> _What to work on_
There are pictures in the records below; leave them out and set down exactly the lines from the one holding "double door: (445, 696) -> (1266, 312), moved" through the one holding "plant: (133, 90)".

> _Supplied data_

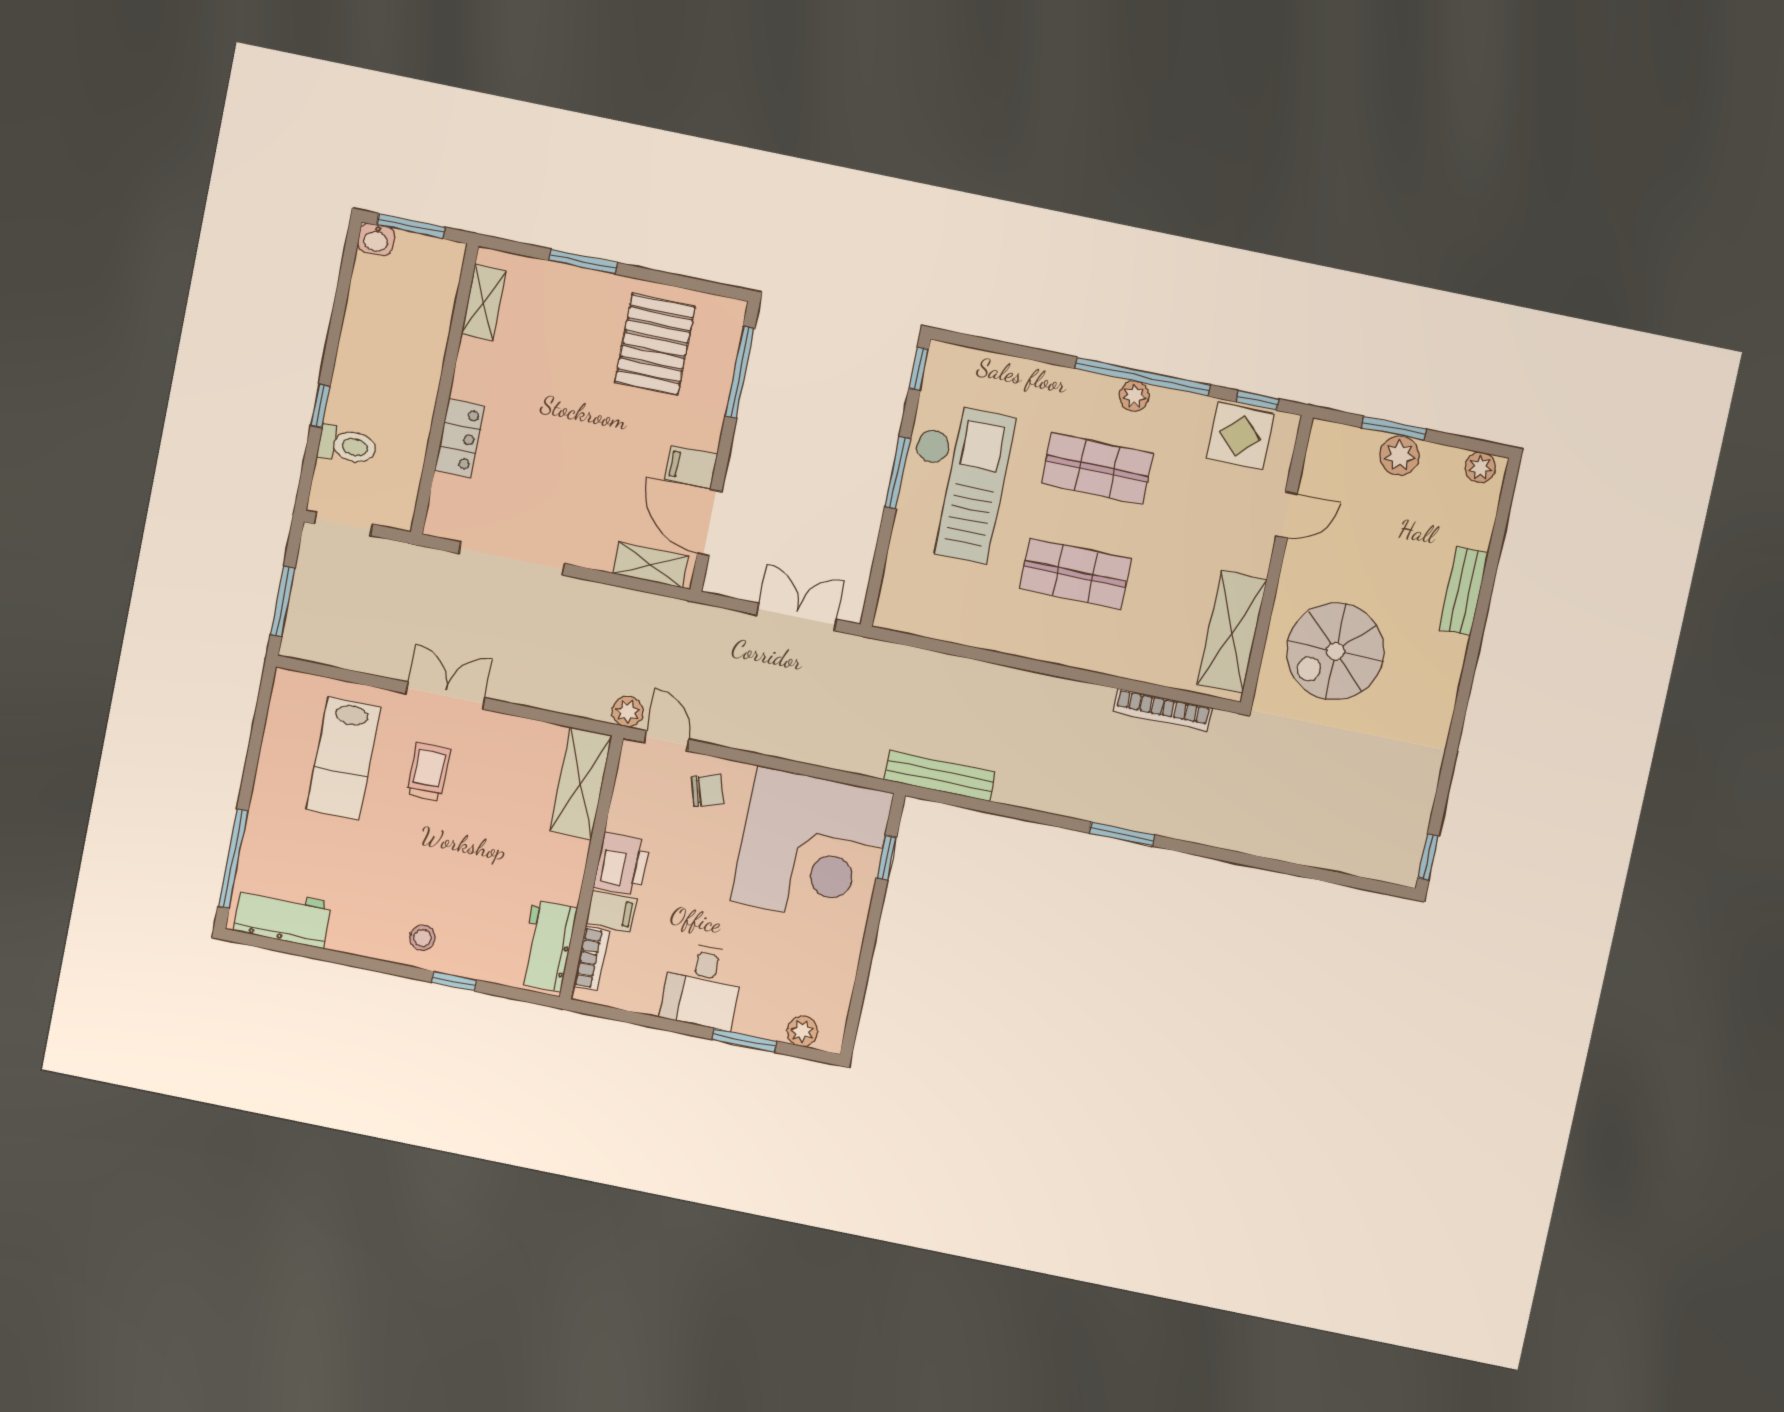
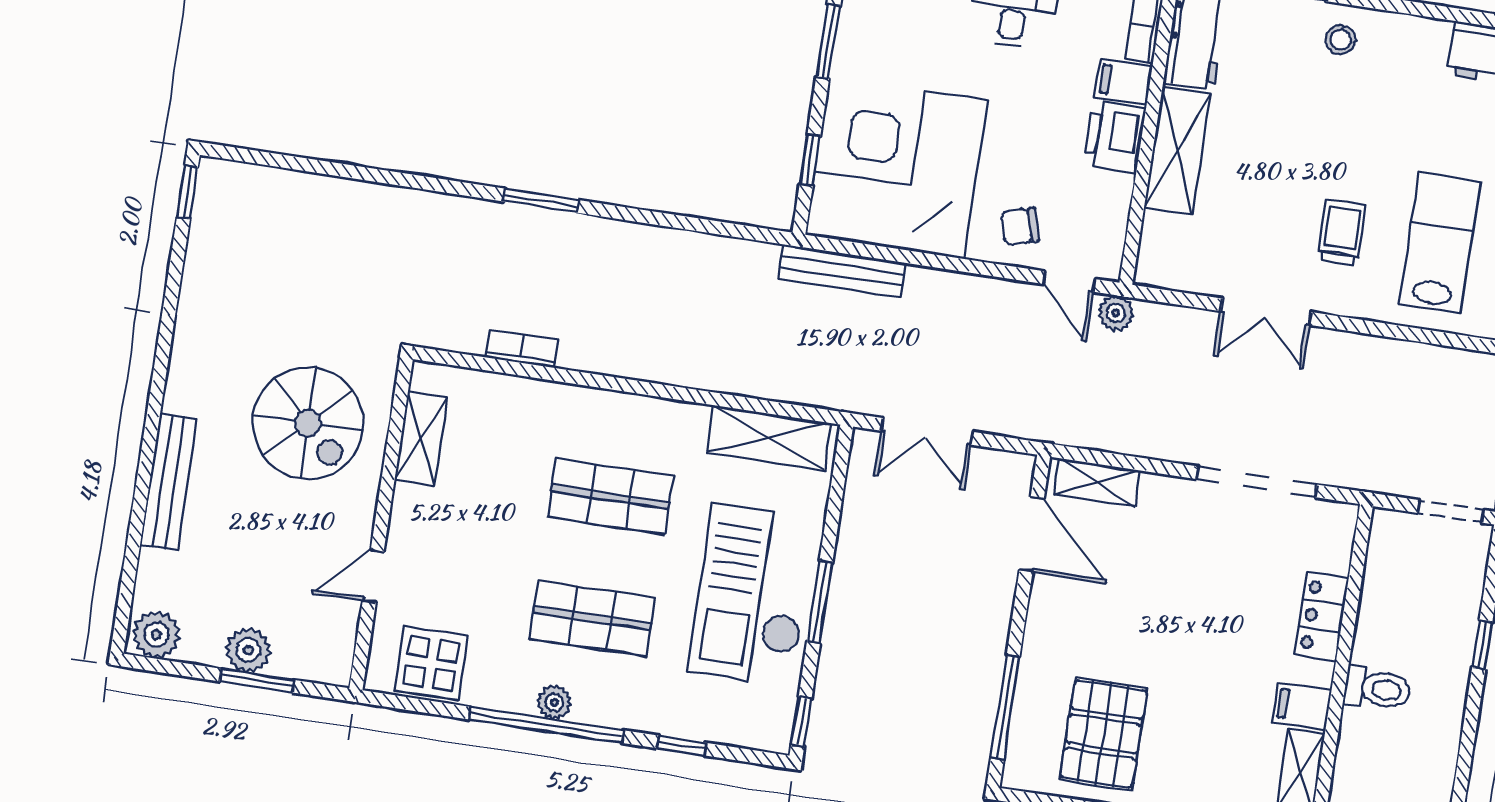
window: (1257, 400) -> (682, 746), moved
toilet: (347, 445) -> (1377, 689), moved, turned 180
filing cabinet: (691, 467) -> (1302, 706), moved, turned 180
plant: (1480, 467) -> (156, 635), width x1.38, depth x1.38
bench: (1464, 591) -> (168, 482), width x1.36
shelving: (935, 618) -> (769, 438), added
shelving: (1232, 632) -> (421, 438), width x0.67, depth x0.75
spiral stairs: (1335, 651) -> (308, 423), turned 90
double door: (445, 696) -> (1266, 312), moved
bookcase: (1162, 710) -> (522, 349), width x0.64
trolley: (428, 772) -> (1341, 232), turned 180
bench: (940, 776) -> (842, 271), moved
shelving: (581, 783) -> (1177, 151), moved
window: (866, 959) -> (828, 42), added

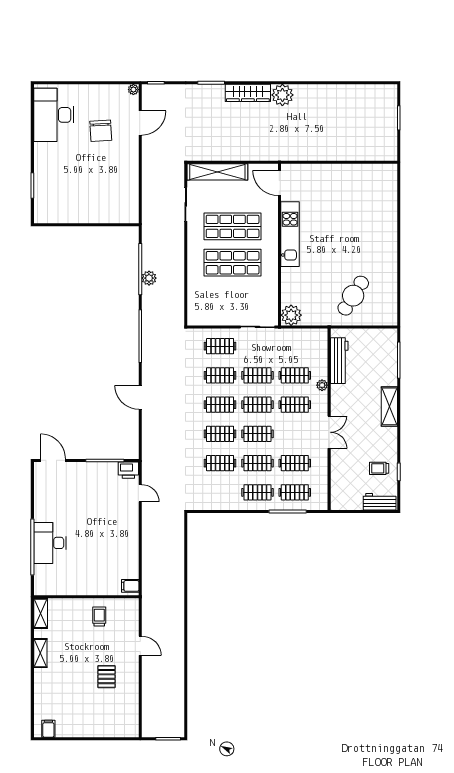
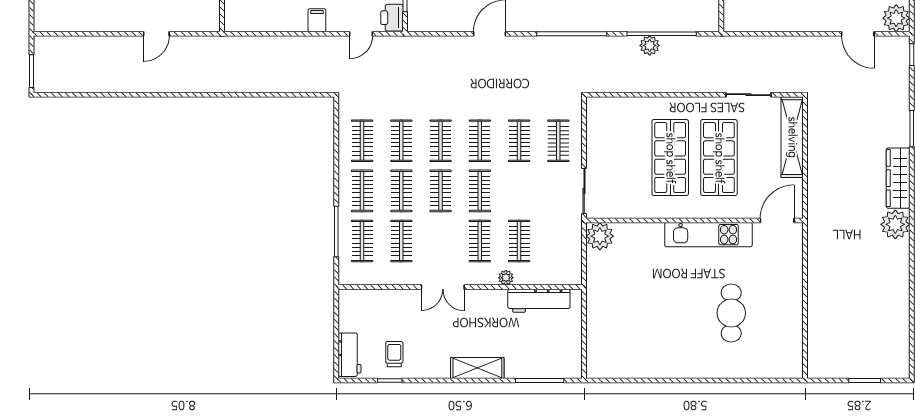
plant: (133, 90) -> (896, 18), width x1.88, depth x1.88
cafe table: (353, 296) -> (731, 313), moved, turned 58
clothes rail: (257, 375) -> (362, 141), moved
filing cabinet: (130, 586) -> (317, 20), moved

> _Response below_
double door: (445, 696) -> (1266, 312), moved
bookcase: (1162, 710) -> (522, 349), width x0.64
trolley: (428, 772) -> (1341, 232), turned 180
bench: (940, 776) -> (842, 271), moved
shelving: (581, 783) -> (1177, 151), moved
window: (866, 959) -> (828, 42), added

plant: (133, 90) -> (896, 18), width x1.88, depth x1.88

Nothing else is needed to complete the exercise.